## [Your instructions]
Everything in the listing below should be repeated verbatim, apart from the pictures.

※ ※ ※

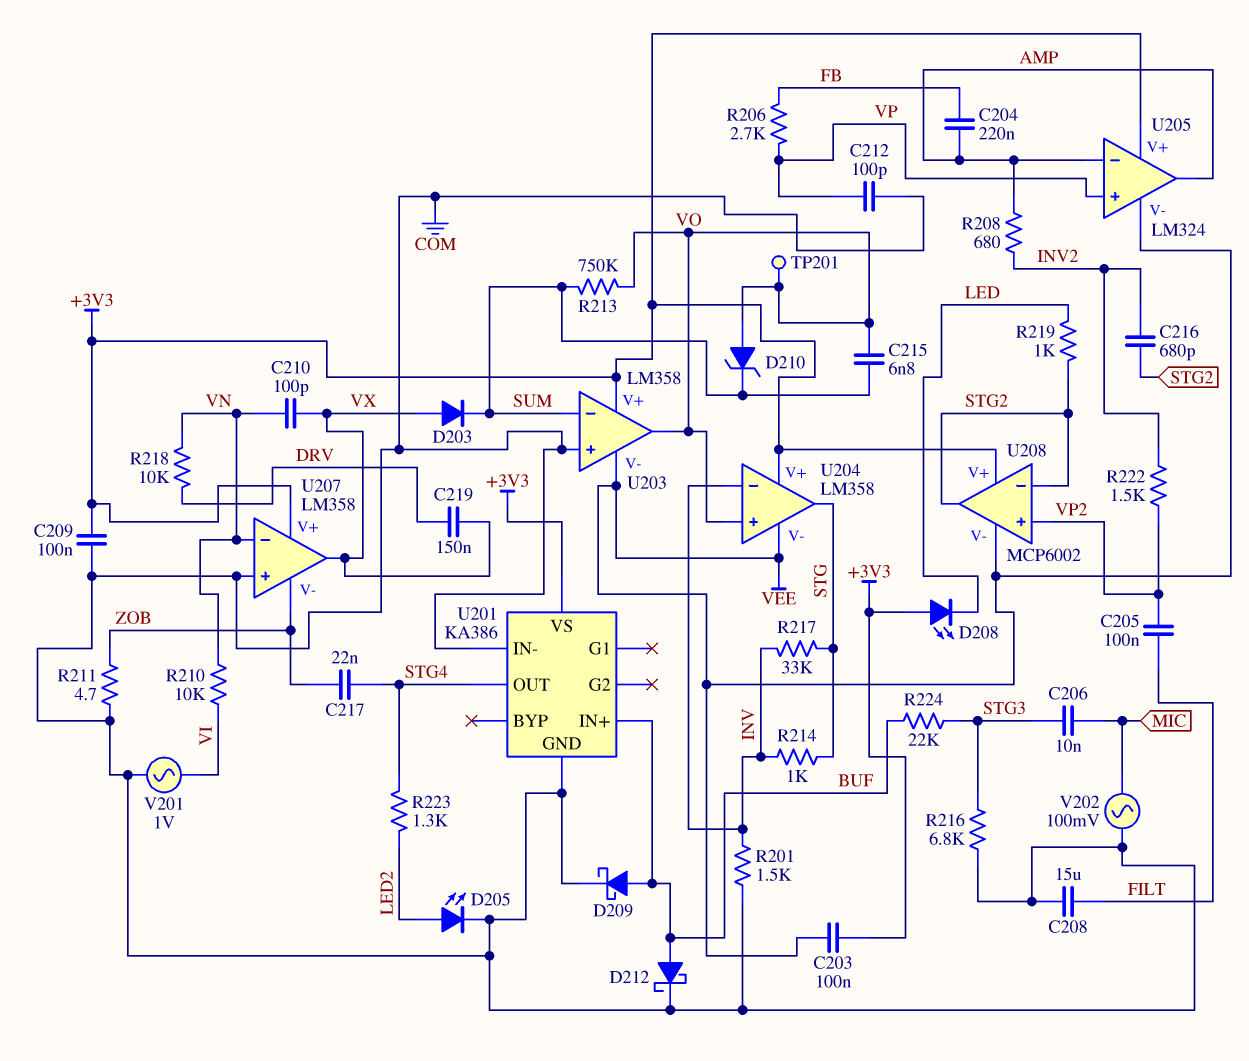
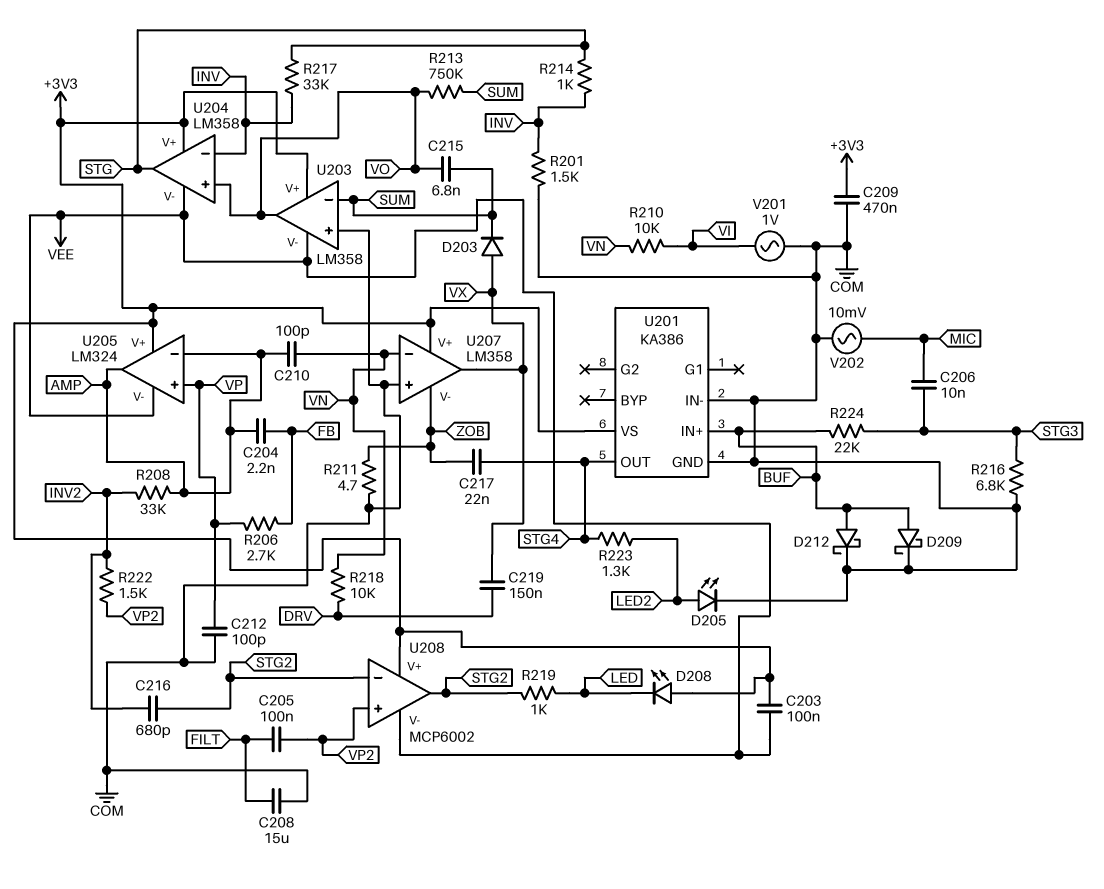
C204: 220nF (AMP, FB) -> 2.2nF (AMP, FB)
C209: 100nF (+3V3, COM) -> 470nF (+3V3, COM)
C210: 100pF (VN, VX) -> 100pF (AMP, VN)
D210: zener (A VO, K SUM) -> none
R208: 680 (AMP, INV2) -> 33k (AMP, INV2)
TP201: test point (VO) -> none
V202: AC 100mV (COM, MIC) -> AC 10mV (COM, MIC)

※ ※ ※

## [Written answer]
C204: 220nF (AMP, FB) -> 2.2nF (AMP, FB)
C209: 100nF (+3V3, COM) -> 470nF (+3V3, COM)
C210: 100pF (VN, VX) -> 100pF (AMP, VN)
D210: zener (A VO, K SUM) -> none
R208: 680 (AMP, INV2) -> 33k (AMP, INV2)
TP201: test point (VO) -> none
V202: AC 100mV (COM, MIC) -> AC 10mV (COM, MIC)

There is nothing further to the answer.